→ **WHAT YOU HAVE TO DO**: Reproduce each line of the entries that carries "SENS".

→ **PROVIDED RECORDS**:
****************

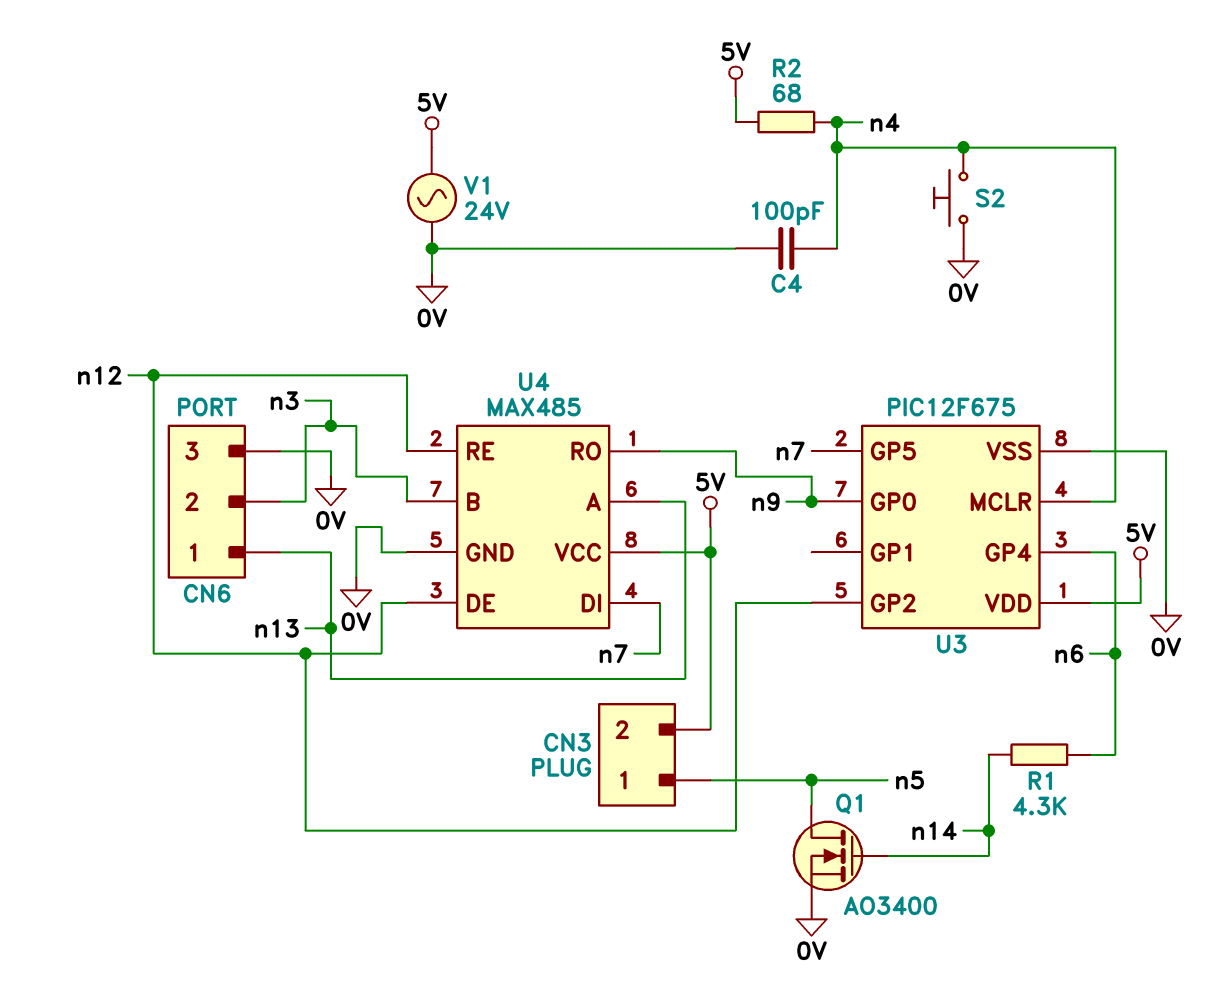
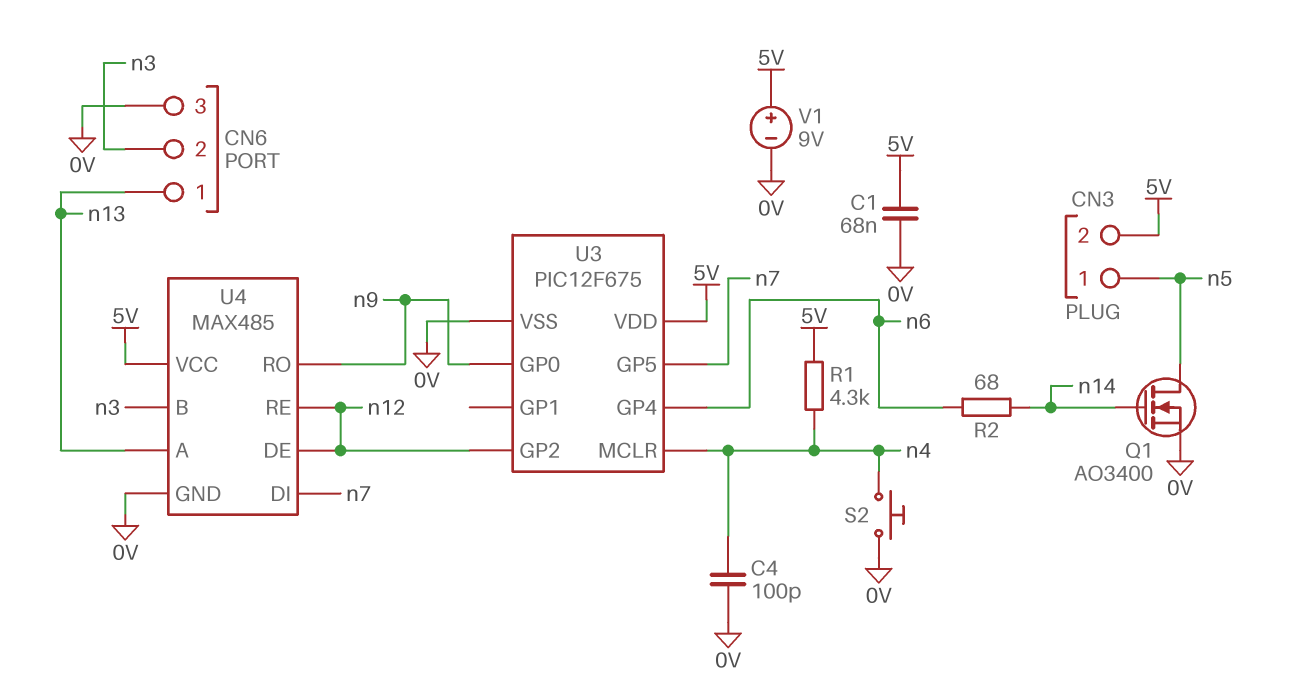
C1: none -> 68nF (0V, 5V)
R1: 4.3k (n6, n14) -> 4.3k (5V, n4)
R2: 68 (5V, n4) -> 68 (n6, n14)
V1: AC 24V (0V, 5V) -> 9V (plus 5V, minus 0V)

****************

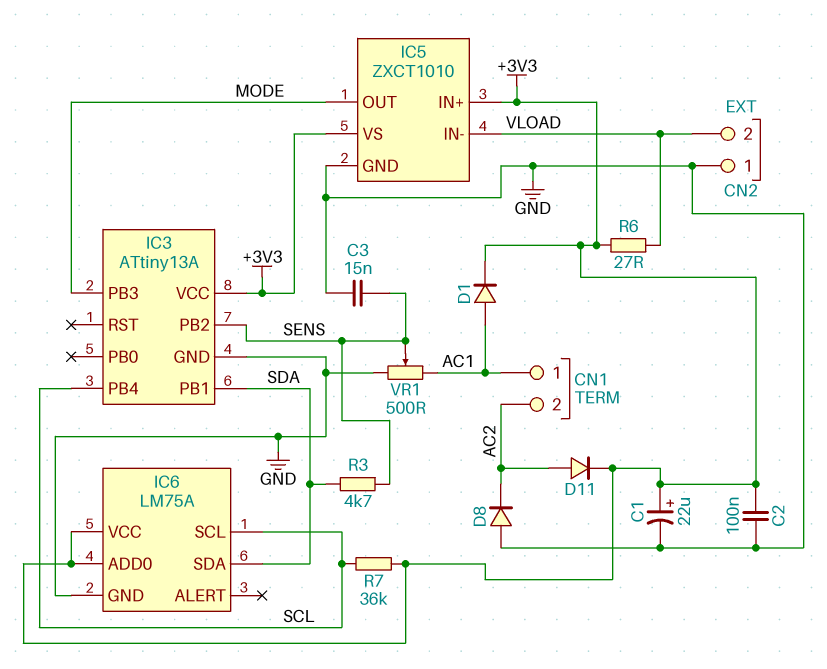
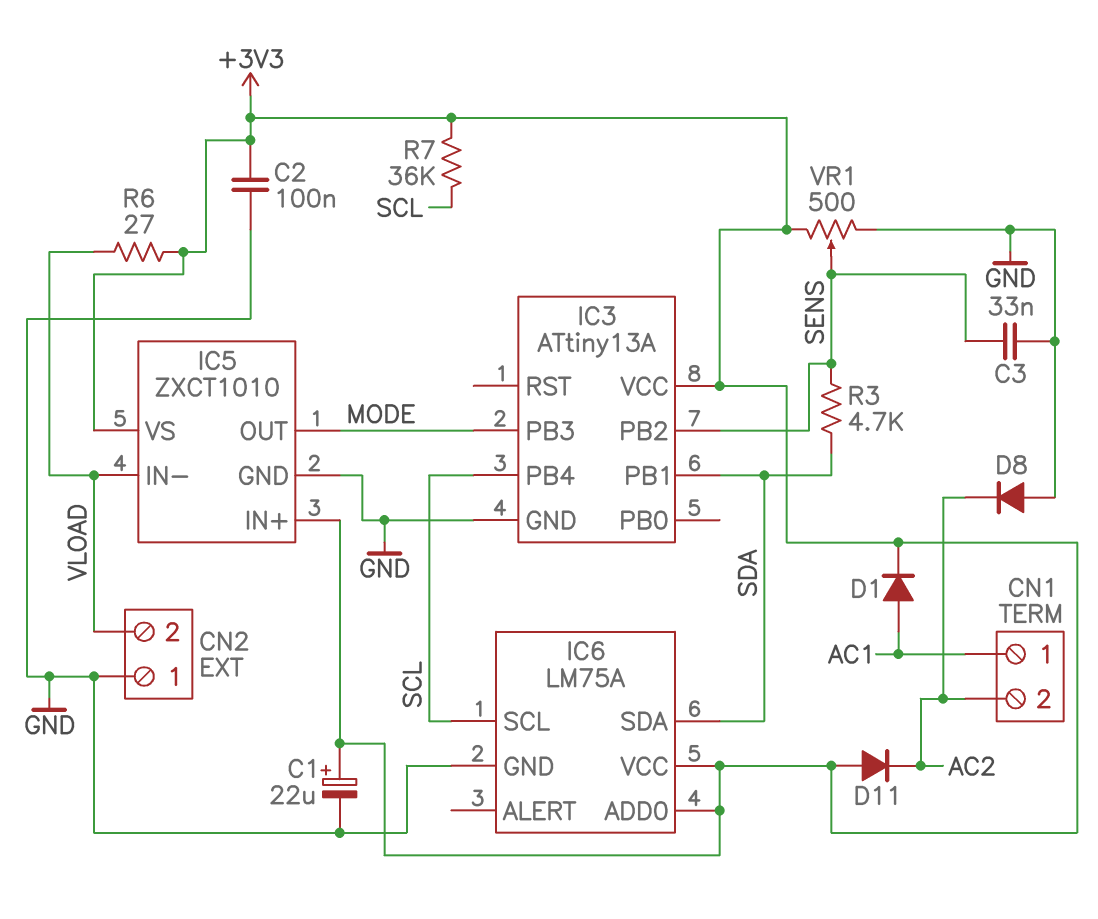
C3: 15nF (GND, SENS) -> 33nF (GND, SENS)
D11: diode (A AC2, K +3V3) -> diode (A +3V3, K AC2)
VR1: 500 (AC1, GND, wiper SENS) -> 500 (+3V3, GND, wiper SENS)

****************

→ **ANSWER TO THIS PROBLEM**:
C3: 15nF (GND, SENS) -> 33nF (GND, SENS)
VR1: 500 (AC1, GND, wiper SENS) -> 500 (+3V3, GND, wiper SENS)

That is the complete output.